▶ **What you have to do**: Below are the records; copy each line in which "pink" occurs.

▶ **Data for this exercise**:

━━━━━━

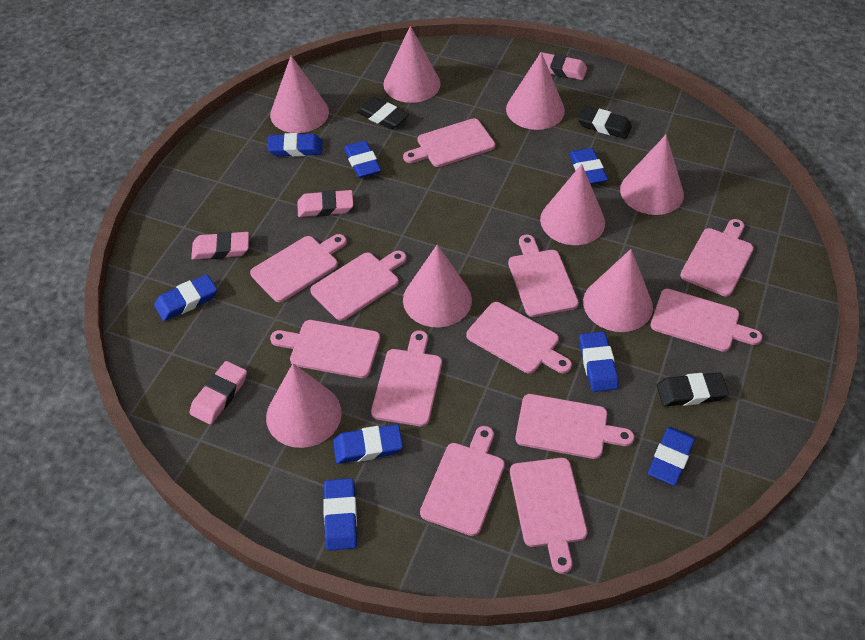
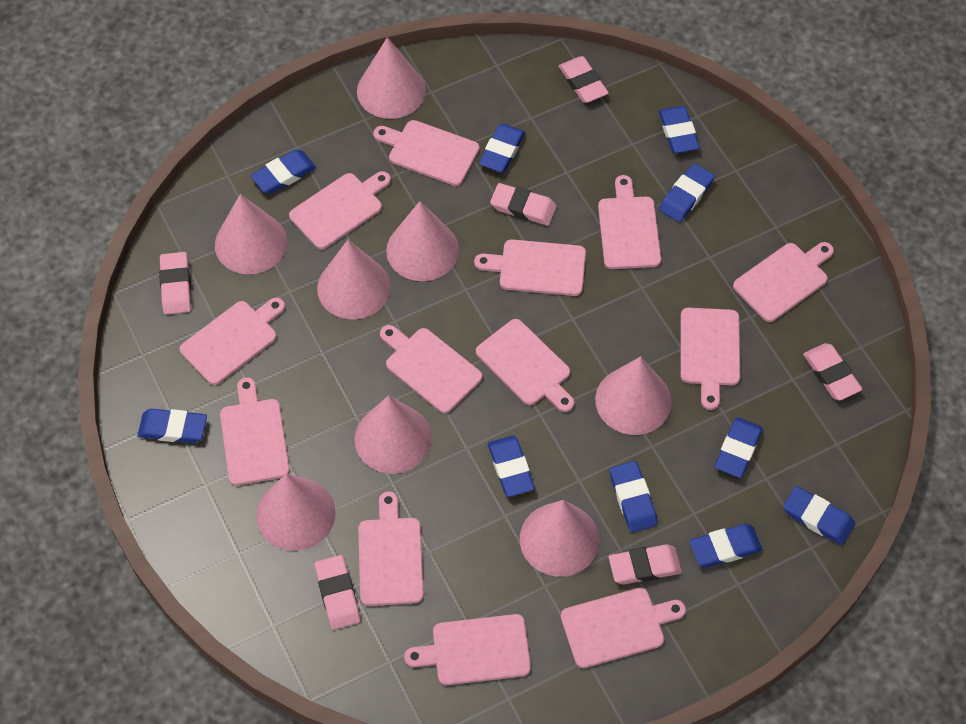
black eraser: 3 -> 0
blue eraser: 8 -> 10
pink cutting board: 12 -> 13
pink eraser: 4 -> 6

━━━━━━

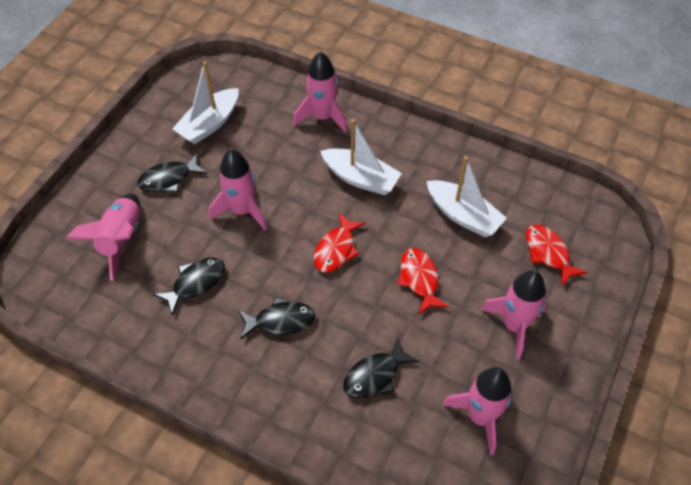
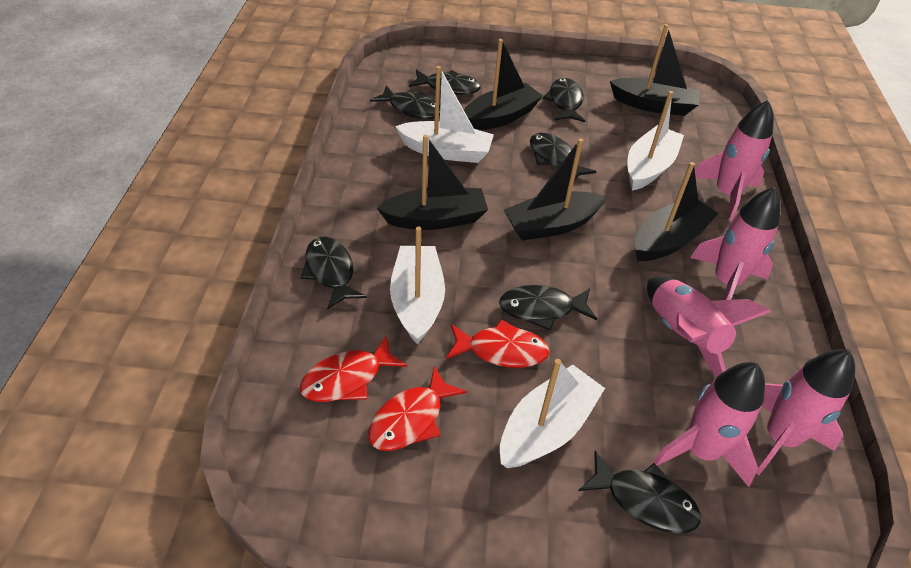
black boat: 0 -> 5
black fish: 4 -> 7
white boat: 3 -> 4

━━━━━━

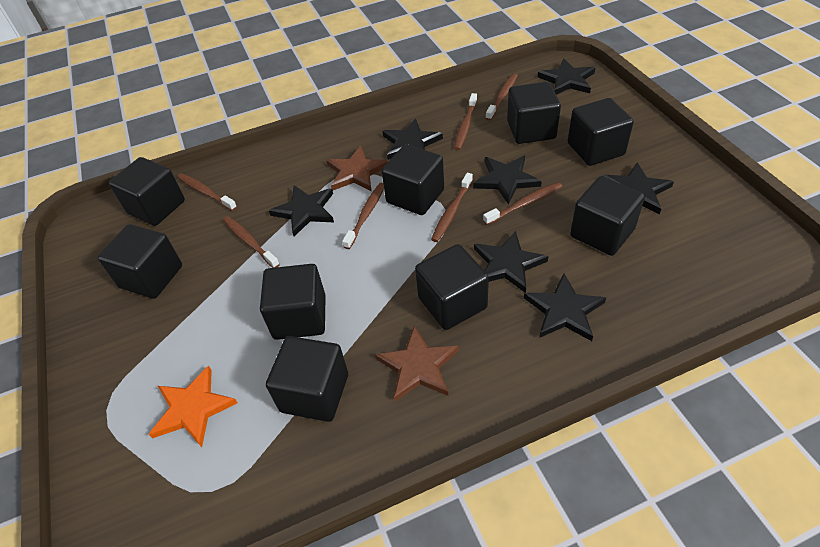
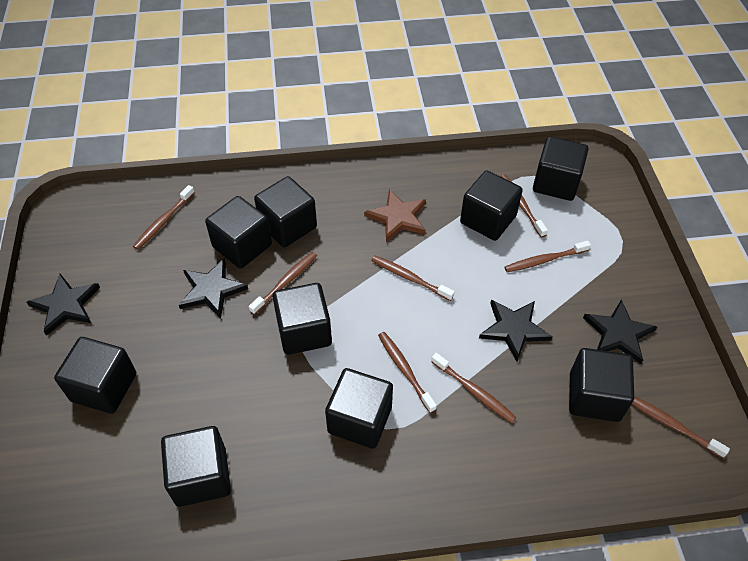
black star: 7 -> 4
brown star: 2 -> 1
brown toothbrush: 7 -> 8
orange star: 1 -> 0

━━━━━━

▶ **Your response**:
pink cutting board: 12 -> 13
pink eraser: 4 -> 6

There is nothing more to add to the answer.